**What is required:** Your result should be the lines holding the word "order", copied from the entries below.

**Available records:**

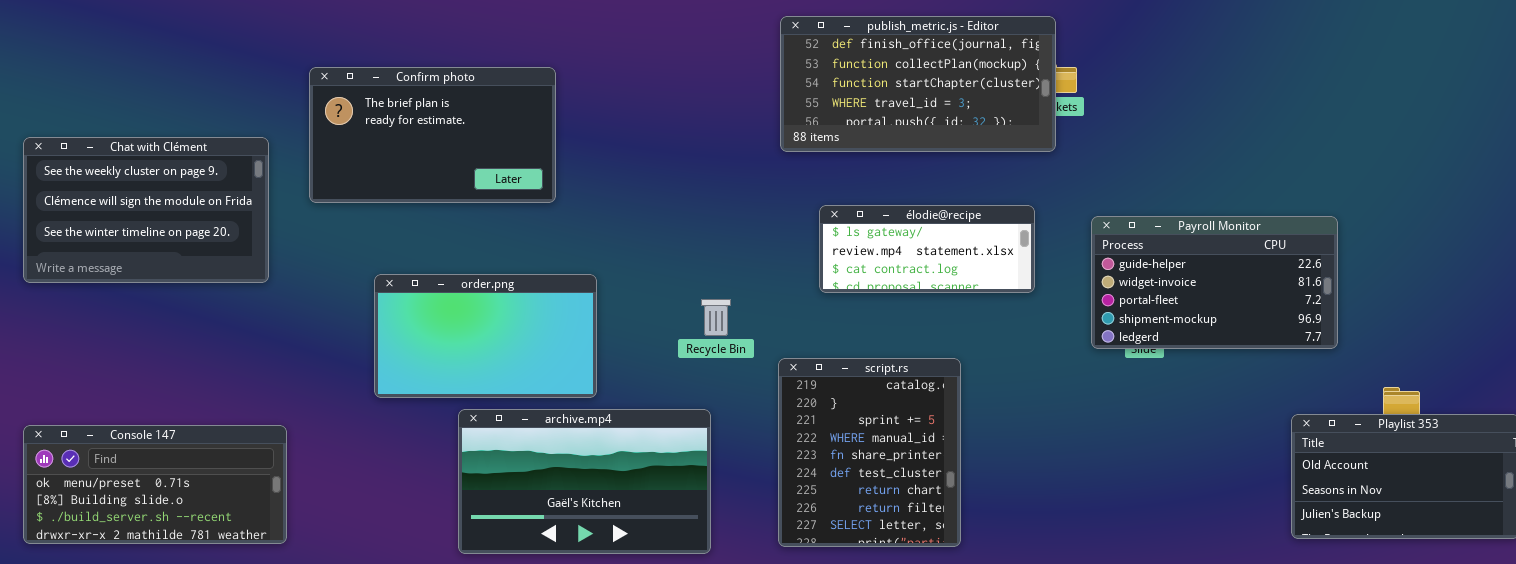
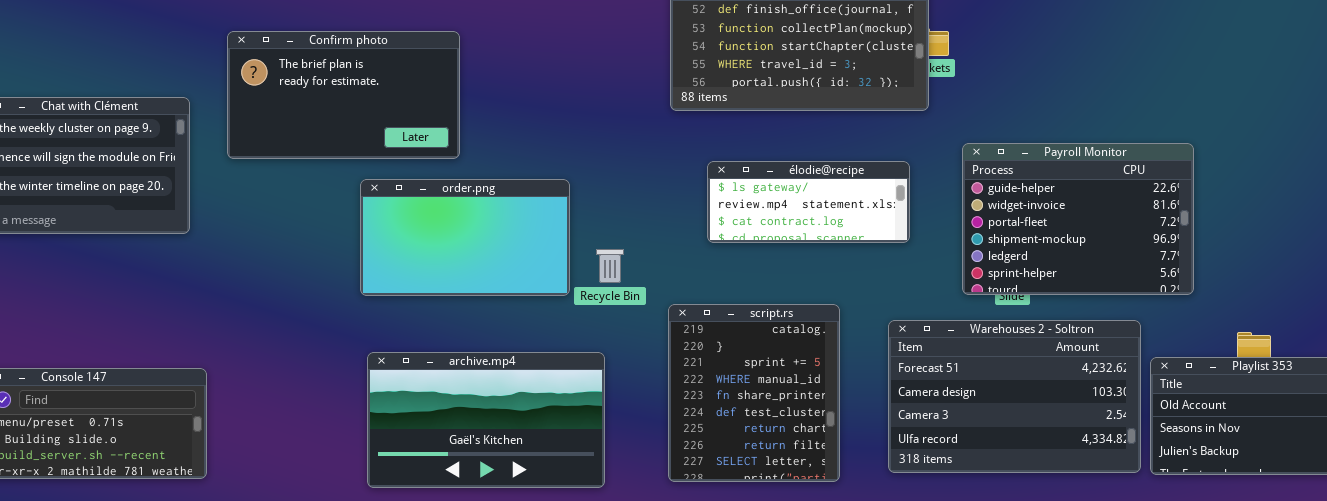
Payroll Monitor: [1091,216,1338,349] -> [962,143,1194,295], resized
order.png: [374,274,597,398] -> [360,179,570,296], moved
Warehouses 2 - Soltron: none -> [888,320,1141,473], opened

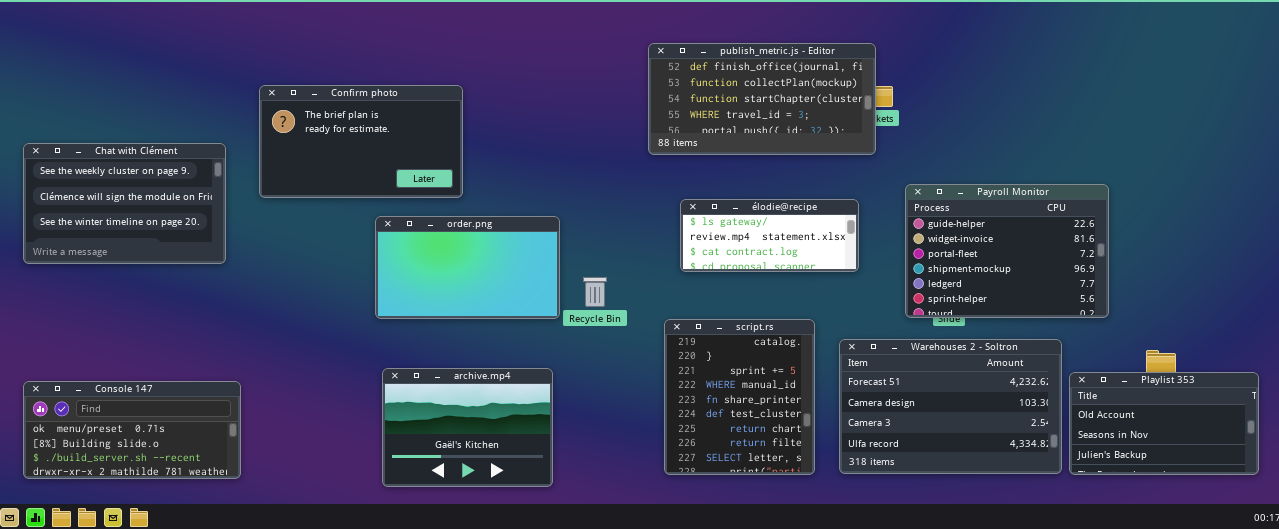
script.rs: [668,304,840,482] -> [664,319,815,475], moved
archive.mp4: [367,352,605,488] -> [382,368,553,487], resized

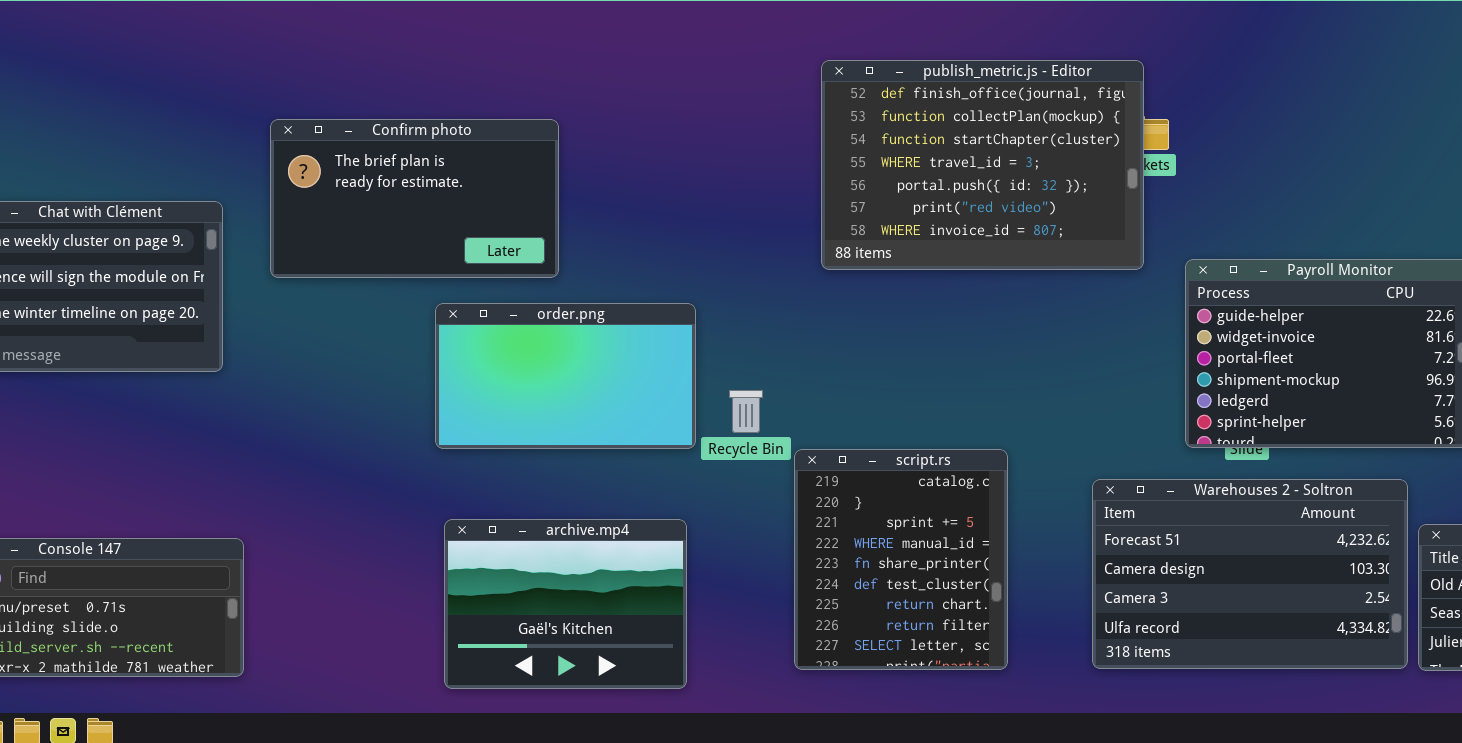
publish_metric.js - Editor: [648,43,876,155] -> [821,60,1144,270], resized
élodie@recipe: [680,199,859,272] -> none, closed
script.rs: [664,319,815,475] -> [794,449,1008,670], moved

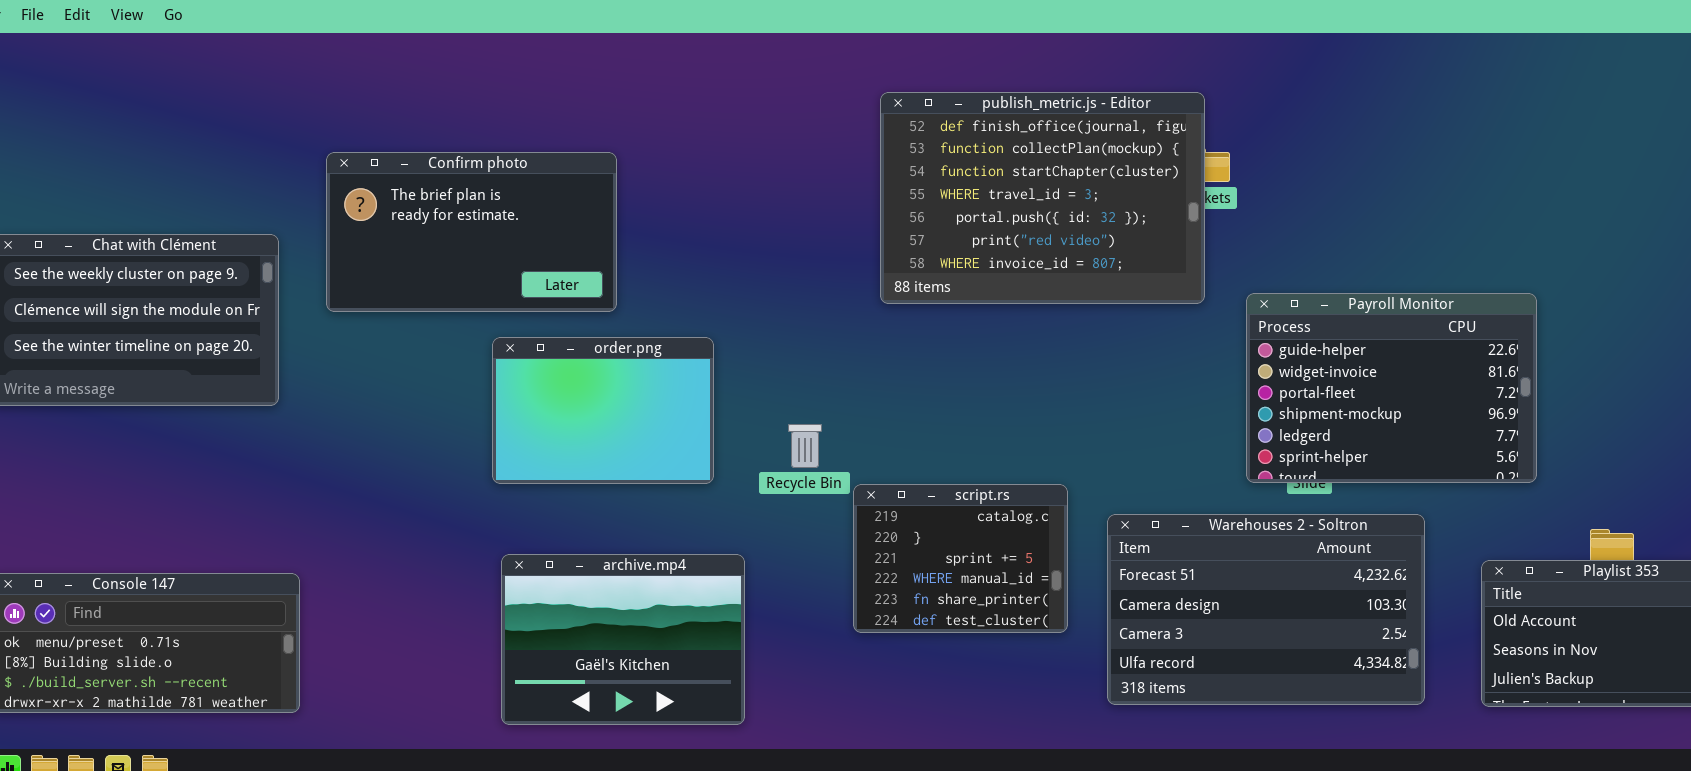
order.png: [435,303,696,449] -> [492,337,714,484], resized
script.rs: [794,449,1008,670] -> [853,484,1068,633], resized
Warehouses 2 - Soltron: [1092,479,1408,669] -> [1107,514,1425,705], moved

**Exercise result:**
order.png: [374,274,597,398] -> [360,179,570,296], moved
order.png: [435,303,696,449] -> [492,337,714,484], resized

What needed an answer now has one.